-- Entries shown follows --
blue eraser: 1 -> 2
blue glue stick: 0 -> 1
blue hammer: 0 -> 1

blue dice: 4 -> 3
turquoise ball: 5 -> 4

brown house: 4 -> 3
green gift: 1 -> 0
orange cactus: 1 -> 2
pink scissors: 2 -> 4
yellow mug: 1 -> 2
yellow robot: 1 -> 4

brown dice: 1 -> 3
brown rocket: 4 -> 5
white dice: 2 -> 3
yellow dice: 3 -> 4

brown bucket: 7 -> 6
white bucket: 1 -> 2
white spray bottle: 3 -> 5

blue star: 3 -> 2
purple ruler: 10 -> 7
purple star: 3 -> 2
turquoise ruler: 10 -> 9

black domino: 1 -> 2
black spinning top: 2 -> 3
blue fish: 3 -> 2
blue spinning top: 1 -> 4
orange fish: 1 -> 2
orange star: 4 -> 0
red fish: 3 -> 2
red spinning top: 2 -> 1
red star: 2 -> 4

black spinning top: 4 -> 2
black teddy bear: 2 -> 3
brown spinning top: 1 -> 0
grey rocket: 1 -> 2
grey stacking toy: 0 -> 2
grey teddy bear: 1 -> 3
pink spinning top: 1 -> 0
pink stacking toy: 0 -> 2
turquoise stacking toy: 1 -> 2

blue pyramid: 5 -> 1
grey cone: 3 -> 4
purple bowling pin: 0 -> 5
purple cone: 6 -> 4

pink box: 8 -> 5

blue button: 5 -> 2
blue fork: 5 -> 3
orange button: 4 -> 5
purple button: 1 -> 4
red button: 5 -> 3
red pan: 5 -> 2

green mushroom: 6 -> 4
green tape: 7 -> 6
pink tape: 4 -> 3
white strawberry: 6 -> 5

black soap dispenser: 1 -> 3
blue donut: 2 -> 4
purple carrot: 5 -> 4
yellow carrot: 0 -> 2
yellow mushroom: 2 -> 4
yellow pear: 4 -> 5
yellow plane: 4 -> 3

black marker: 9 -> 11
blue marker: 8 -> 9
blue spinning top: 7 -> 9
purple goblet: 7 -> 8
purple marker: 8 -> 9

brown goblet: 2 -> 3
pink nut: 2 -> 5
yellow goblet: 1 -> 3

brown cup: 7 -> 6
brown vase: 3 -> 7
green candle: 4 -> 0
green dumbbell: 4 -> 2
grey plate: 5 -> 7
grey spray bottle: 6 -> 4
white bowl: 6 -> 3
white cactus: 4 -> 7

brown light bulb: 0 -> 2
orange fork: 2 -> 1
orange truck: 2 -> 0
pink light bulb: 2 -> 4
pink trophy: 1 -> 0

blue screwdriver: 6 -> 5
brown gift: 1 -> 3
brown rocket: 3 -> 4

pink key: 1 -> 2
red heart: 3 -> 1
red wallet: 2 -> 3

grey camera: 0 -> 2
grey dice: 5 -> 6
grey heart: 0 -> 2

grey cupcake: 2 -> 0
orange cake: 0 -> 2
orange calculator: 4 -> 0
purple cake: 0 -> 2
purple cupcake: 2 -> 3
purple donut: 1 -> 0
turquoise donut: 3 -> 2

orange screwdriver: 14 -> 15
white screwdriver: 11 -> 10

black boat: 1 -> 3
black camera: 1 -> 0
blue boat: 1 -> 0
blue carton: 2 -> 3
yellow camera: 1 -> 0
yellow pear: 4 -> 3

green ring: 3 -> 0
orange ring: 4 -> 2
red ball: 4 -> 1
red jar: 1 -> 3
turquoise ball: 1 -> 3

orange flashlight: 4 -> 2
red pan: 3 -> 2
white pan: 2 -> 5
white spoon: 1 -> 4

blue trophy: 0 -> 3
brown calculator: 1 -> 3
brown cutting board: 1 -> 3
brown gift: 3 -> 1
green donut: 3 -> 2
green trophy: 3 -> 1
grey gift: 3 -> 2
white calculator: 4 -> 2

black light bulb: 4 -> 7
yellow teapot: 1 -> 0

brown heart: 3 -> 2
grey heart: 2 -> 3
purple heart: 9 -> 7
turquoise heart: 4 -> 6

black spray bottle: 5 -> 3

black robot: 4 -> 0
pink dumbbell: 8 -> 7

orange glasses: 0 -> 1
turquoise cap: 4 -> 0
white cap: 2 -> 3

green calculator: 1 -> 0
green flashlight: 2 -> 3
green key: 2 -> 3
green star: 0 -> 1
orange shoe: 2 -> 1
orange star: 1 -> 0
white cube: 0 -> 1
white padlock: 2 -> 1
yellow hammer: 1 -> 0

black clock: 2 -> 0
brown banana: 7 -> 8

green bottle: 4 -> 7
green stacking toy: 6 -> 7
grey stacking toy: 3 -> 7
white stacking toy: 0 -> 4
-- Entries shown concluded --
§ **What to do**: Print only what lies in the material above starting at the line with "white spray bottle: 3 -> 5" and ending at the line with "black teddy bear: 2 -> 3", every line exactly as given.

§ **Problem solution**:
white spray bottle: 3 -> 5

blue star: 3 -> 2
purple ruler: 10 -> 7
purple star: 3 -> 2
turquoise ruler: 10 -> 9

black domino: 1 -> 2
black spinning top: 2 -> 3
blue fish: 3 -> 2
blue spinning top: 1 -> 4
orange fish: 1 -> 2
orange star: 4 -> 0
red fish: 3 -> 2
red spinning top: 2 -> 1
red star: 2 -> 4

black spinning top: 4 -> 2
black teddy bear: 2 -> 3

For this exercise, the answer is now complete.